**EXERCISE PROMPT**
Which lines of the records contain the word "rotate"? Copy each one.

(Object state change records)
::::::::::
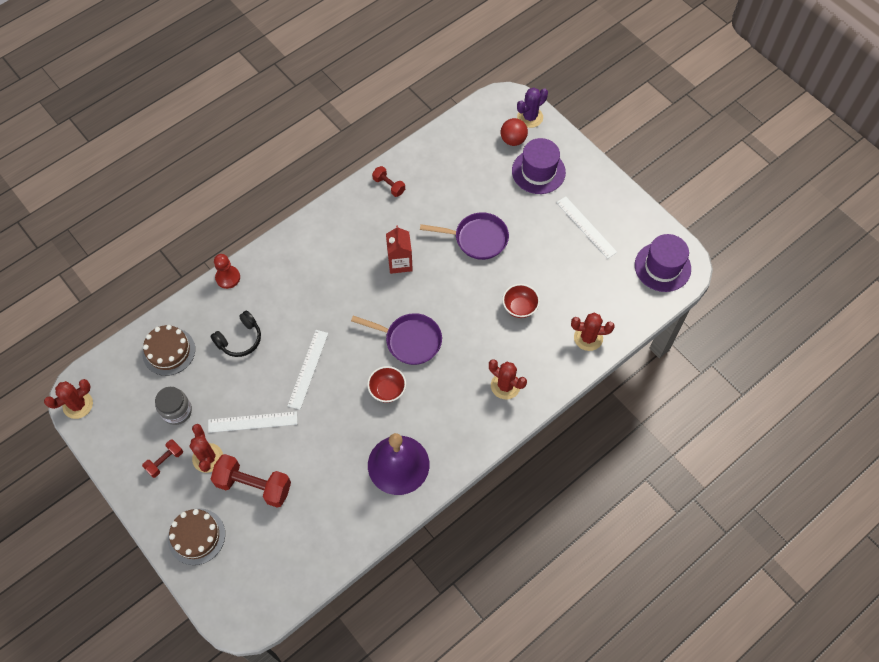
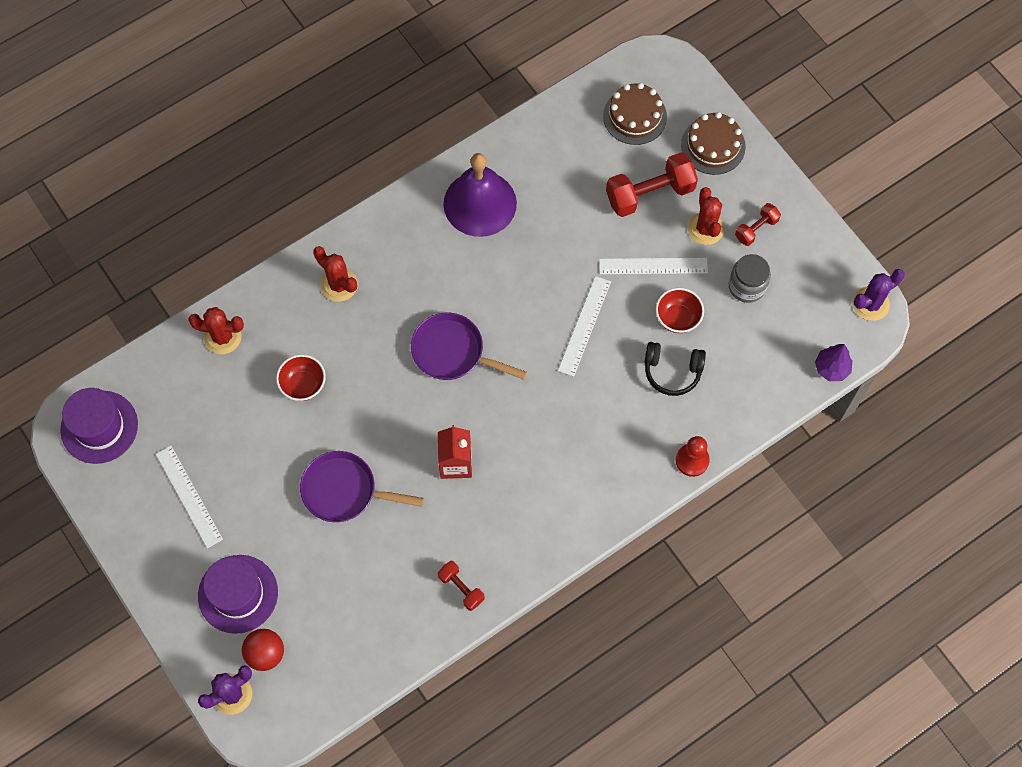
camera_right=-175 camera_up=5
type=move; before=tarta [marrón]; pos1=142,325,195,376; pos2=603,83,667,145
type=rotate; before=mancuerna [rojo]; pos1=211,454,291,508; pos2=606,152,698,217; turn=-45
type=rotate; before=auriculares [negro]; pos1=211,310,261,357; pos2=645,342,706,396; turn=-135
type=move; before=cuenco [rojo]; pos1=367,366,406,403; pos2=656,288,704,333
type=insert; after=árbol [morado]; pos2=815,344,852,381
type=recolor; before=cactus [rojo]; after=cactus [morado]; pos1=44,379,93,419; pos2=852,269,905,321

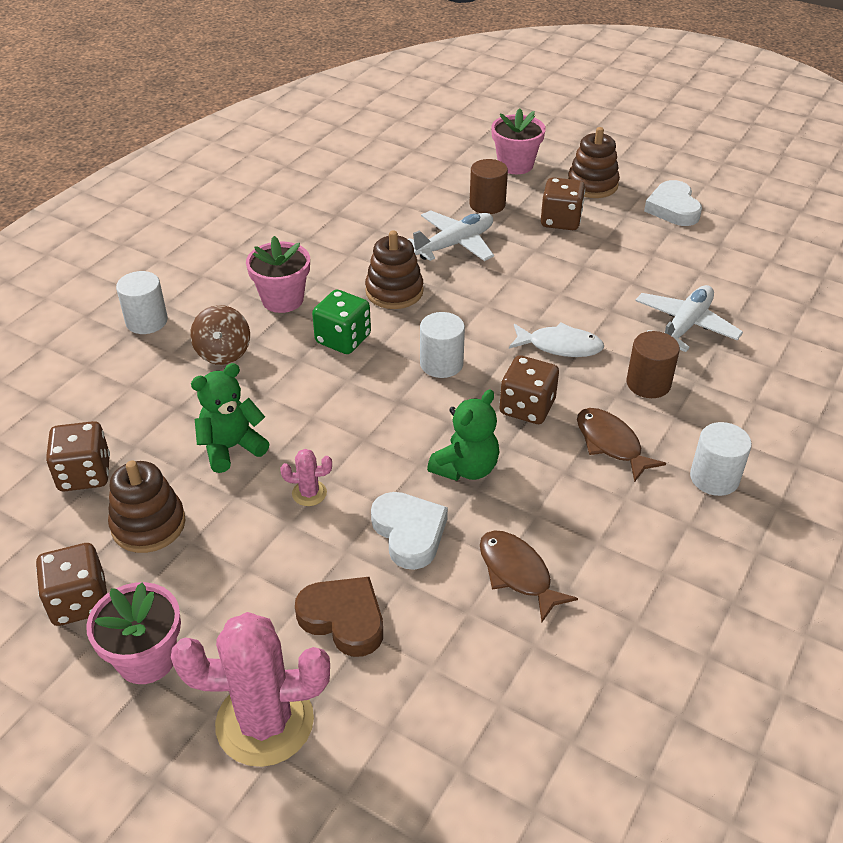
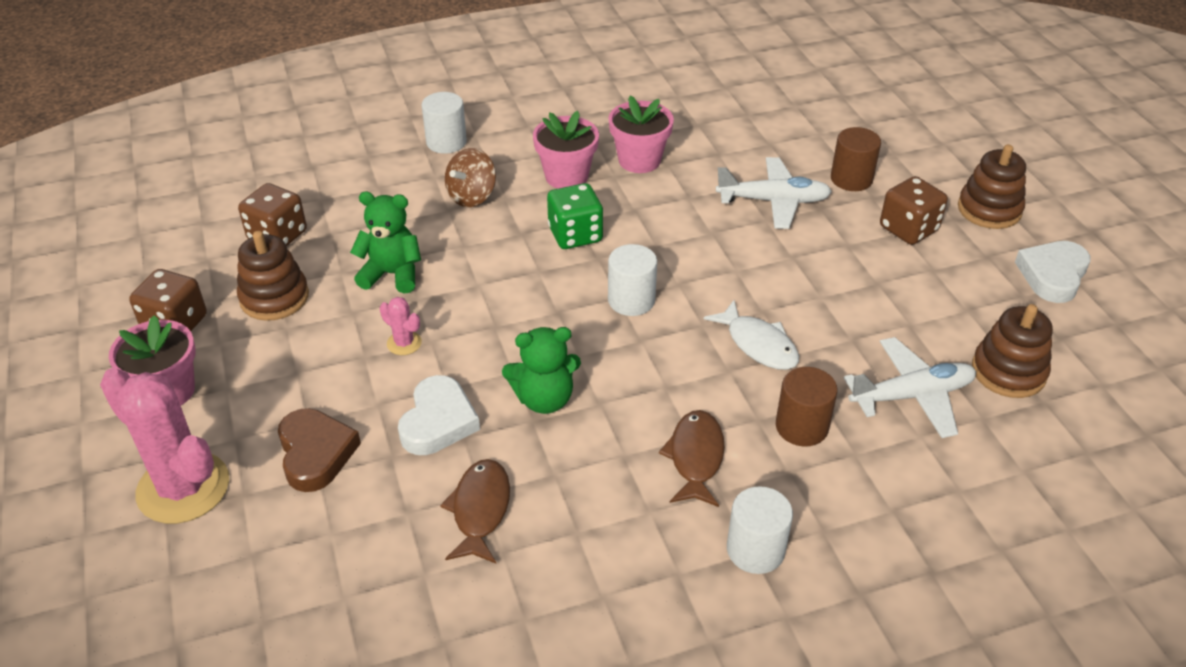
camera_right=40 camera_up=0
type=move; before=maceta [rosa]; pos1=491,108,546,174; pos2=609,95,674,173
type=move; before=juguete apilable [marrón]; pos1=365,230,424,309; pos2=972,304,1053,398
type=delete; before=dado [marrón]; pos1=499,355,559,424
::::::::::
**RESULT FOR THIS TASK**
type=rotate; before=mancuerna [rojo]; pos1=211,454,291,508; pos2=606,152,698,217; turn=-45
type=rotate; before=auriculares [negro]; pos1=211,310,261,357; pos2=645,342,706,396; turn=-135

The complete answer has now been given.